* Exercise prompt *
Transcribe the tail of the listing: start at the line containing "(334, 485) = (467, 483): orange" and stop after the last line, keeping every character as is and adding nothing.

* Material shown *

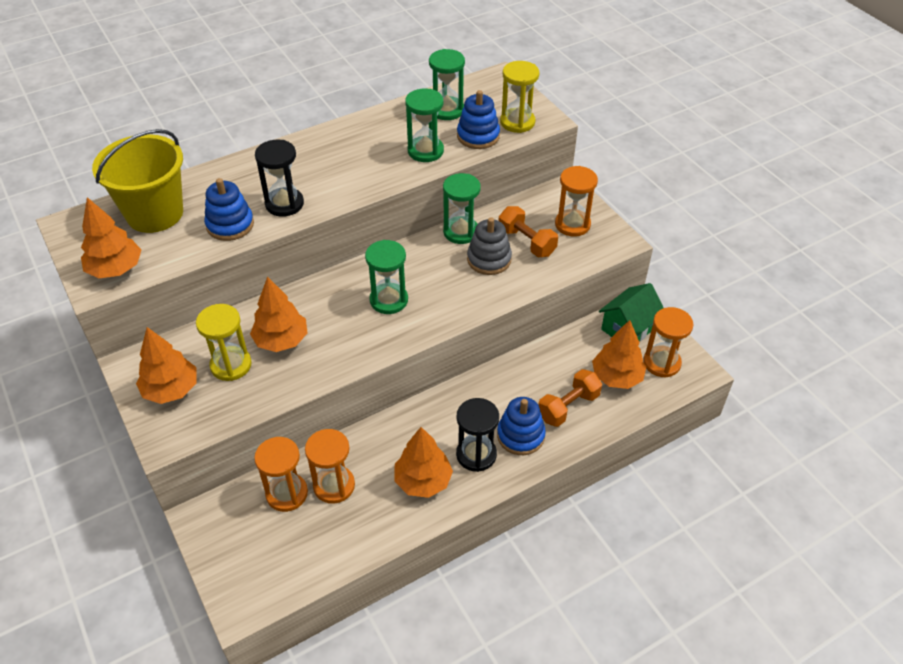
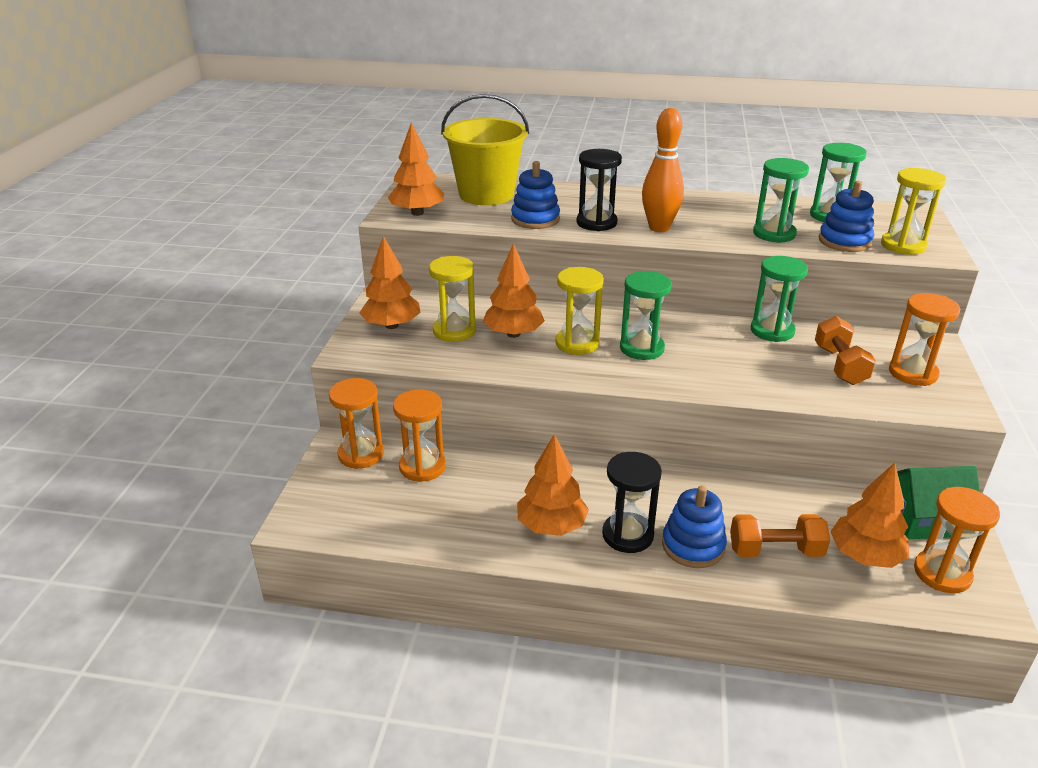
camera: 40 degrees right, 15 degrees down
(334, 485) = (467, 483): orange hourglass -> orange hourglass (361, 454)
(338, 186) = (659, 228): none -> orange bowling pin
(338, 322) = (577, 343): none -> yellow hourglass
(489, 259) = (781, 361): grey stacking toy -> none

* Exercise response *
(334, 485) = (467, 483): orange hourglass -> orange hourglass (361, 454)
(338, 186) = (659, 228): none -> orange bowling pin
(338, 322) = (577, 343): none -> yellow hourglass
(489, 259) = (781, 361): grey stacking toy -> none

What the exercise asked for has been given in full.